From the entries below, copy exactly the lines from the one that contains "camera: 30 degrees left, 10 degrees up" through the one that contains "(727, 196) = (434, 165): none -> blue gift", both included, and only those.

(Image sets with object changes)
⁂

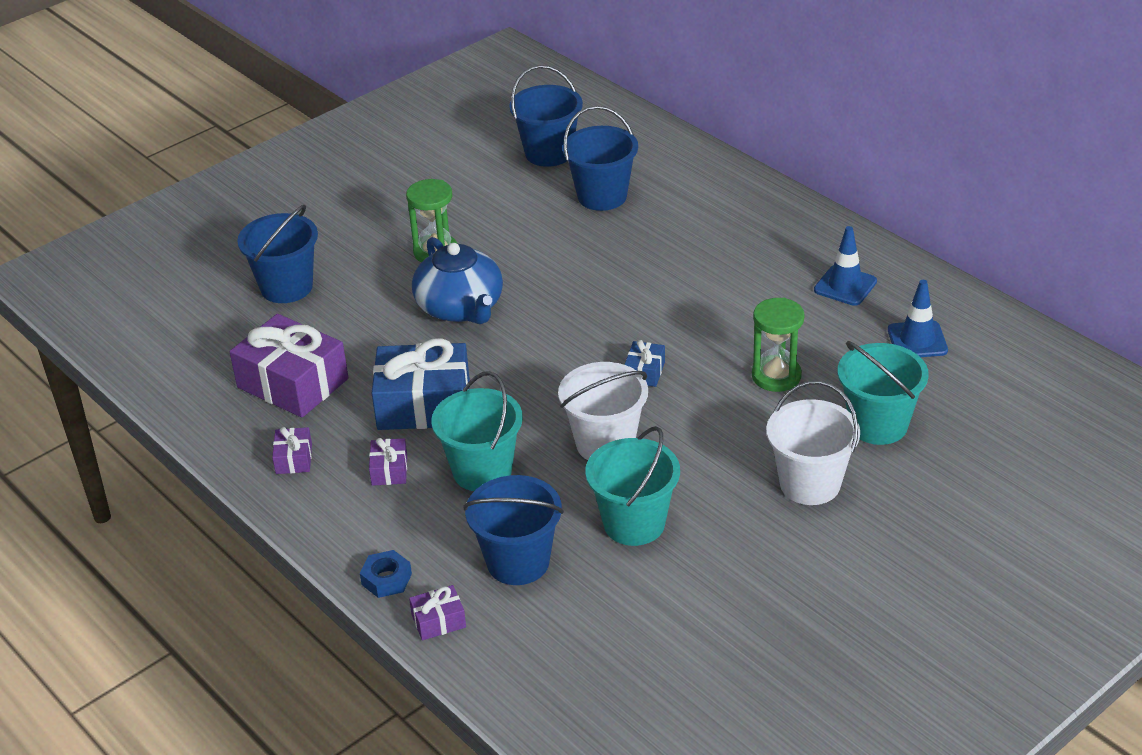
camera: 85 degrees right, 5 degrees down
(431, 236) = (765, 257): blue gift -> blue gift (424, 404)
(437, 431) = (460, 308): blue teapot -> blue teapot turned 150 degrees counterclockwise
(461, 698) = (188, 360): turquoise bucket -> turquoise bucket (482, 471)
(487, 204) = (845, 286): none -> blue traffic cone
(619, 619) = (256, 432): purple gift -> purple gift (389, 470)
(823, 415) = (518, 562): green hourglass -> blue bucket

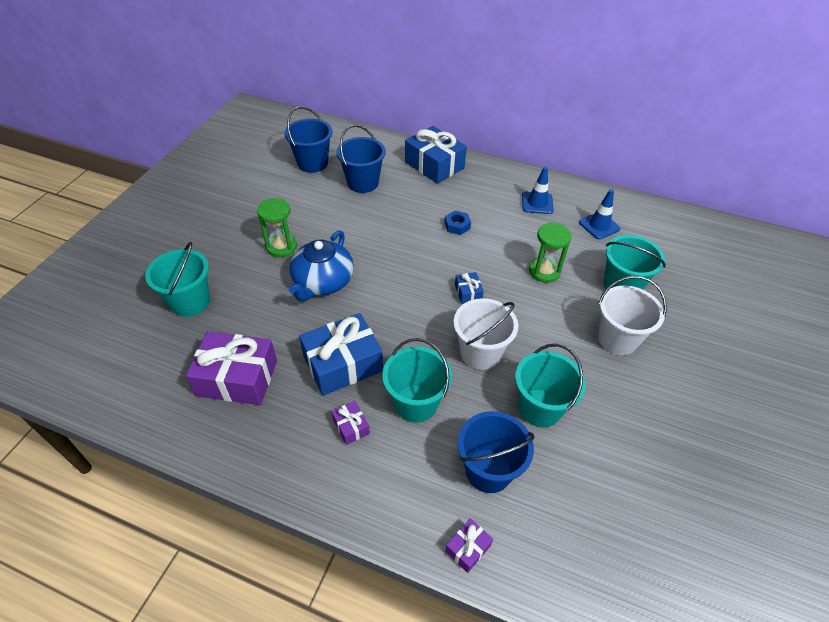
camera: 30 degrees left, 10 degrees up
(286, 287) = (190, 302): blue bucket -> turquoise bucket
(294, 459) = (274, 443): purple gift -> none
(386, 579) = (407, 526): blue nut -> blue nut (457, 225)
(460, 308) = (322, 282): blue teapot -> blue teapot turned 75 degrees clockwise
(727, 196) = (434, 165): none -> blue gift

⁂

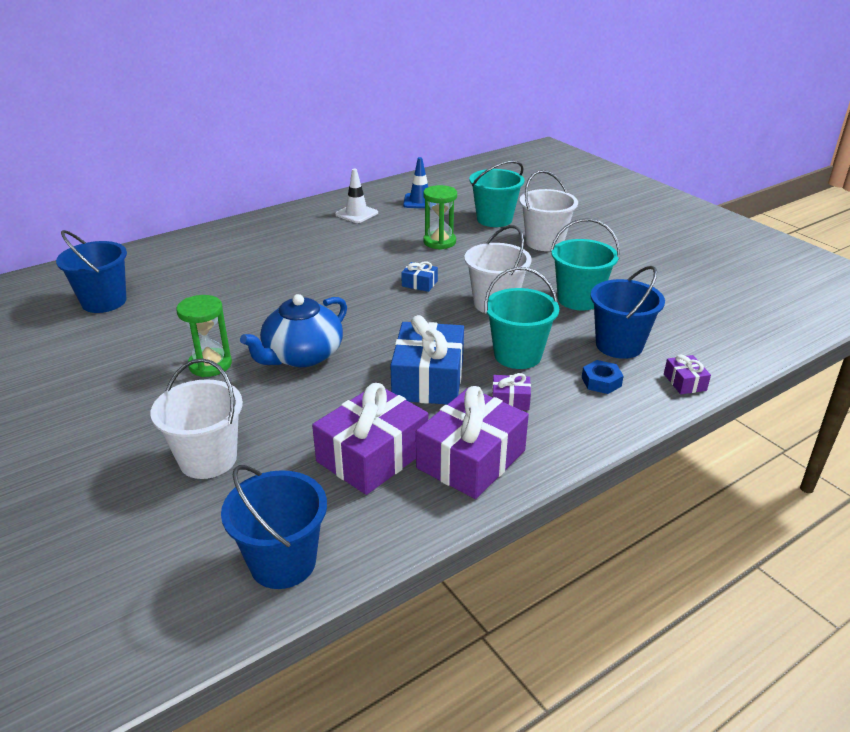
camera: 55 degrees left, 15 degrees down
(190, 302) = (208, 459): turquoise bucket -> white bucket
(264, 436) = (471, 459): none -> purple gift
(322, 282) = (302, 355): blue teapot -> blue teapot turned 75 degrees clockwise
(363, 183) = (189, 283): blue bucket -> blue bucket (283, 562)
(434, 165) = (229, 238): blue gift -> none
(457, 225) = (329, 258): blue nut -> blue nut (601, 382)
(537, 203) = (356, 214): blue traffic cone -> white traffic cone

⁂

> **RESULT**
camera: 30 degrees left, 10 degrees up
(286, 287) = (190, 302): blue bucket -> turquoise bucket
(294, 459) = (274, 443): purple gift -> none
(386, 579) = (407, 526): blue nut -> blue nut (457, 225)
(460, 308) = (322, 282): blue teapot -> blue teapot turned 75 degrees clockwise
(727, 196) = (434, 165): none -> blue gift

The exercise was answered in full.